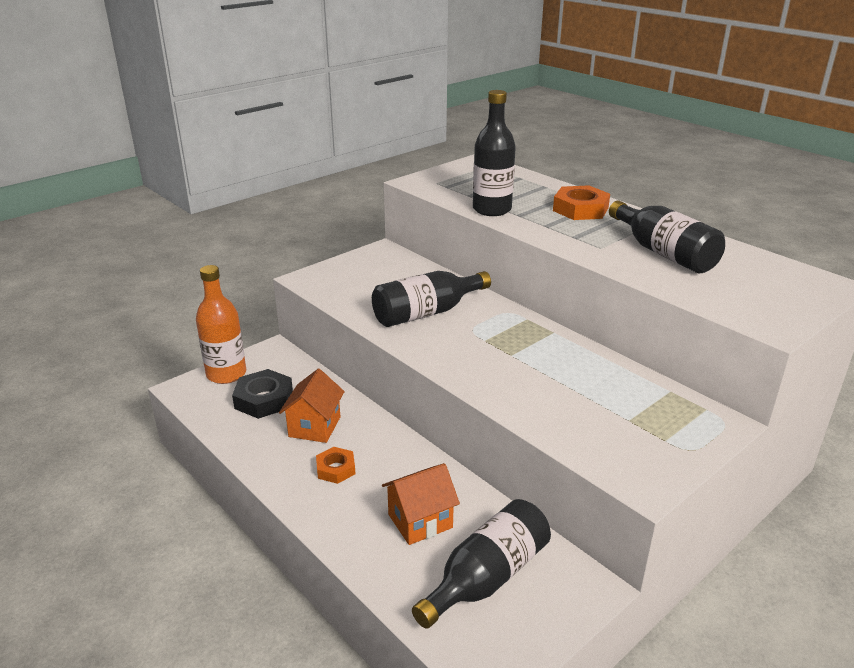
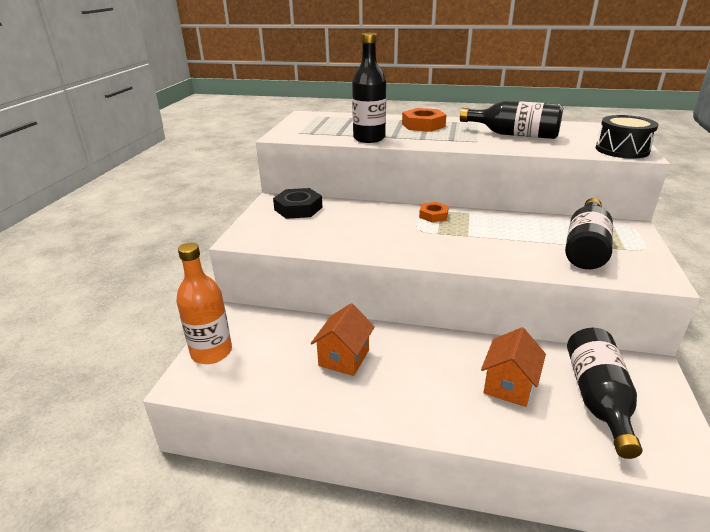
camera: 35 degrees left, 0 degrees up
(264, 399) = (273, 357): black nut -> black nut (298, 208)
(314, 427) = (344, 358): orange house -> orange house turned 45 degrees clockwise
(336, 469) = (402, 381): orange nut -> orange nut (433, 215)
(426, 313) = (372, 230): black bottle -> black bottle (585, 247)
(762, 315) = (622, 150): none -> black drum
────────────────────
§ **WRITTEN TASK**:
Drop every picture, then write out the remaining entries above exactly as they appear.

§ **EXERCISE OUTPUT**:
camera: 35 degrees left, 0 degrees up
(264, 399) = (273, 357): black nut -> black nut (298, 208)
(314, 427) = (344, 358): orange house -> orange house turned 45 degrees clockwise
(336, 469) = (402, 381): orange nut -> orange nut (433, 215)
(426, 313) = (372, 230): black bottle -> black bottle (585, 247)
(762, 315) = (622, 150): none -> black drum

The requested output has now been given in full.